MATERIAL FOR THIS EXERCISE START
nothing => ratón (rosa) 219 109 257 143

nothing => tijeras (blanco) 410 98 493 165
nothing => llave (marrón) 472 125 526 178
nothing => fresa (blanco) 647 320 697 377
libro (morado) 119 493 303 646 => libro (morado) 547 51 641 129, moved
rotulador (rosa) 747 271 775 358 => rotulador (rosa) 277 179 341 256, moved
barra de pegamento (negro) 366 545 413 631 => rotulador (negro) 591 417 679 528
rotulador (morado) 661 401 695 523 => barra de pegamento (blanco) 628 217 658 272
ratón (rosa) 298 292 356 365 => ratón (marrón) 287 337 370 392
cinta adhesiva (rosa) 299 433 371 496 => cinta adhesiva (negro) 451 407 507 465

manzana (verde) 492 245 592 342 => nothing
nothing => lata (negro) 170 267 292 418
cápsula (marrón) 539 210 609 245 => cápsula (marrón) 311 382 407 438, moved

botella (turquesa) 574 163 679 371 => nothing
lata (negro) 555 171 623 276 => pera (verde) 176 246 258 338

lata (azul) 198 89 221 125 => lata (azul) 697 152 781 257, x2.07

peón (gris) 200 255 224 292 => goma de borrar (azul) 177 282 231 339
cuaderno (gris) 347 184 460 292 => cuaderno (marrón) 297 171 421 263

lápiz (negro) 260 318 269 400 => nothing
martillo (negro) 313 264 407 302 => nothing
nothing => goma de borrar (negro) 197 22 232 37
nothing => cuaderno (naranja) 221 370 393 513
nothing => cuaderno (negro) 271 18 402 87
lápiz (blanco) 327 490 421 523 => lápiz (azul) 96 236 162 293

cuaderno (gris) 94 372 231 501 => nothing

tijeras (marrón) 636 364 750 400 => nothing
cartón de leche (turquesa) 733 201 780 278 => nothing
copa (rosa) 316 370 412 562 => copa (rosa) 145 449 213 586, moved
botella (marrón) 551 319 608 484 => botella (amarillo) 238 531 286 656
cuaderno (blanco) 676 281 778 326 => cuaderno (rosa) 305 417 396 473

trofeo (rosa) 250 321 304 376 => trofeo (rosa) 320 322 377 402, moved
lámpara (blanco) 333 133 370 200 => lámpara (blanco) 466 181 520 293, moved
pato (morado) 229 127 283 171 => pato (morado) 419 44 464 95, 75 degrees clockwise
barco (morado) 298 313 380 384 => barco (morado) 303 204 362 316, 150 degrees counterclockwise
MATERIAL FOR THIS EXERCISE END
▸ WHAT IS BEING ASKED
Each record needs to be given again exactly.

▸ THE COMPLETED TASK
nothing => ratón (rosa) 219 109 257 143

nothing => tijeras (blanco) 410 98 493 165
nothing => llave (marrón) 472 125 526 178
nothing => fresa (blanco) 647 320 697 377
libro (morado) 119 493 303 646 => libro (morado) 547 51 641 129, moved
rotulador (rosa) 747 271 775 358 => rotulador (rosa) 277 179 341 256, moved
barra de pegamento (negro) 366 545 413 631 => rotulador (negro) 591 417 679 528
rotulador (morado) 661 401 695 523 => barra de pegamento (blanco) 628 217 658 272
ratón (rosa) 298 292 356 365 => ratón (marrón) 287 337 370 392
cinta adhesiva (rosa) 299 433 371 496 => cinta adhesiva (negro) 451 407 507 465

manzana (verde) 492 245 592 342 => nothing
nothing => lata (negro) 170 267 292 418
cápsula (marrón) 539 210 609 245 => cápsula (marrón) 311 382 407 438, moved

botella (turquesa) 574 163 679 371 => nothing
lata (negro) 555 171 623 276 => pera (verde) 176 246 258 338

lata (azul) 198 89 221 125 => lata (azul) 697 152 781 257, x2.07

peón (gris) 200 255 224 292 => goma de borrar (azul) 177 282 231 339
cuaderno (gris) 347 184 460 292 => cuaderno (marrón) 297 171 421 263

lápiz (negro) 260 318 269 400 => nothing
martillo (negro) 313 264 407 302 => nothing
nothing => goma de borrar (negro) 197 22 232 37
nothing => cuaderno (naranja) 221 370 393 513
nothing => cuaderno (negro) 271 18 402 87
lápiz (blanco) 327 490 421 523 => lápiz (azul) 96 236 162 293

cuaderno (gris) 94 372 231 501 => nothing

tijeras (marrón) 636 364 750 400 => nothing
cartón de leche (turquesa) 733 201 780 278 => nothing
copa (rosa) 316 370 412 562 => copa (rosa) 145 449 213 586, moved
botella (marrón) 551 319 608 484 => botella (amarillo) 238 531 286 656
cuaderno (blanco) 676 281 778 326 => cuaderno (rosa) 305 417 396 473

trofeo (rosa) 250 321 304 376 => trofeo (rosa) 320 322 377 402, moved
lámpara (blanco) 333 133 370 200 => lámpara (blanco) 466 181 520 293, moved
pato (morado) 229 127 283 171 => pato (morado) 419 44 464 95, 75 degrees clockwise
barco (morado) 298 313 380 384 => barco (morado) 303 204 362 316, 150 degrees counterclockwise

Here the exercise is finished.